Task instructions:
In the records below, find the lines that include "DIGITS" and copy each.

Data for this exercise:
□ □ □

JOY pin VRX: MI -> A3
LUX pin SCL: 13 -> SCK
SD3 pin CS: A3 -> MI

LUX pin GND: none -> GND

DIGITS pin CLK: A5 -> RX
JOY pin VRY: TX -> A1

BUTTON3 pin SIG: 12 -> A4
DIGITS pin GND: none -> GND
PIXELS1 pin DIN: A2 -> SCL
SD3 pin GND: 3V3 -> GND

□ □ □

Answer for this exercise:
DIGITS pin CLK: A5 -> RX
DIGITS pin GND: none -> GND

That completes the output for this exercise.